── DATA SHOWN ──
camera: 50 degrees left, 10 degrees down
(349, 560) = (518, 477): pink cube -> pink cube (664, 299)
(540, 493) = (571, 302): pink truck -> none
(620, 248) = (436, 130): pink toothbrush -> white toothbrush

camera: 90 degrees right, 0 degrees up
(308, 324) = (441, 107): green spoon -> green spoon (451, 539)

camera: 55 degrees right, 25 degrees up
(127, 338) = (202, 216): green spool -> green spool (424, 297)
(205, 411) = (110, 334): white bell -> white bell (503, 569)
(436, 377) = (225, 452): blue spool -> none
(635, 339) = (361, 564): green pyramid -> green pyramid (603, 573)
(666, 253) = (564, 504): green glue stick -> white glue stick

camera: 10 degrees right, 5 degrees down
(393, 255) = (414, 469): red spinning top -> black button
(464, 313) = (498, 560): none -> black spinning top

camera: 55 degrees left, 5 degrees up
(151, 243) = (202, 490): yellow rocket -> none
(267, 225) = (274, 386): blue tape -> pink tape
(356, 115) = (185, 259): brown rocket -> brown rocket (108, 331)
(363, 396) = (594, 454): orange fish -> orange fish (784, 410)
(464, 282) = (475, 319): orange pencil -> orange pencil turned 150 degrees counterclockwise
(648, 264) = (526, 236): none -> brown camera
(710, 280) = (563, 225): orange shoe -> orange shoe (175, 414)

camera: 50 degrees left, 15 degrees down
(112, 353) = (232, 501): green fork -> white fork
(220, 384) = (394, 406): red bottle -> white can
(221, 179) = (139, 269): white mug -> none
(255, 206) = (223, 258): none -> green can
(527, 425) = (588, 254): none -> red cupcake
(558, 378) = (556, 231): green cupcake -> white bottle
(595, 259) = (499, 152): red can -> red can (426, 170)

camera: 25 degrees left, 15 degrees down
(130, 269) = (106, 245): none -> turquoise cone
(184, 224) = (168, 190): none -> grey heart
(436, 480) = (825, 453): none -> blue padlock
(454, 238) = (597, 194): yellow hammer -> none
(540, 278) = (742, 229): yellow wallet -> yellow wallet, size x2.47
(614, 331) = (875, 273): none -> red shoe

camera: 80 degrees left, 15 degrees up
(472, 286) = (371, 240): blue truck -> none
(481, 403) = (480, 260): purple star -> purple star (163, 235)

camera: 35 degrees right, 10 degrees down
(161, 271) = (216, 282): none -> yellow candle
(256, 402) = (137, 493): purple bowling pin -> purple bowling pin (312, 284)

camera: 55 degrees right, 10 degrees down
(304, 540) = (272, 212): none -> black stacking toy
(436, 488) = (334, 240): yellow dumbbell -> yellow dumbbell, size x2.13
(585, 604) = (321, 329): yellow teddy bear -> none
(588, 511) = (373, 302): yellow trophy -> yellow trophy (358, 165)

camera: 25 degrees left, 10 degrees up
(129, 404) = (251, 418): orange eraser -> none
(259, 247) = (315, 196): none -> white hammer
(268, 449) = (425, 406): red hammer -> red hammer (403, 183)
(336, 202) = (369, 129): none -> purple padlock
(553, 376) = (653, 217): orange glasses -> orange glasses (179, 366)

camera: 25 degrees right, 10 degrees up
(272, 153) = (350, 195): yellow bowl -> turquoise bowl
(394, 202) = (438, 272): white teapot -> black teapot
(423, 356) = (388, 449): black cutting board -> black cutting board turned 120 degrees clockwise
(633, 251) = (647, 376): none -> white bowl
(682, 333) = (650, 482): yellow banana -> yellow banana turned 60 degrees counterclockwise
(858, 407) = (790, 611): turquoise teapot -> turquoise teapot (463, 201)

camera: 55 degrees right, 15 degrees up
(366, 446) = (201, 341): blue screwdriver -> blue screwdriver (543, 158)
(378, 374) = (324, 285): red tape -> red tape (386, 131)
───
▶ **ACTIVITY**: How many lines in the records above contain the string "purple"? State the number and nothing more.

▶ **ANSWER FOR THE TASK**: 3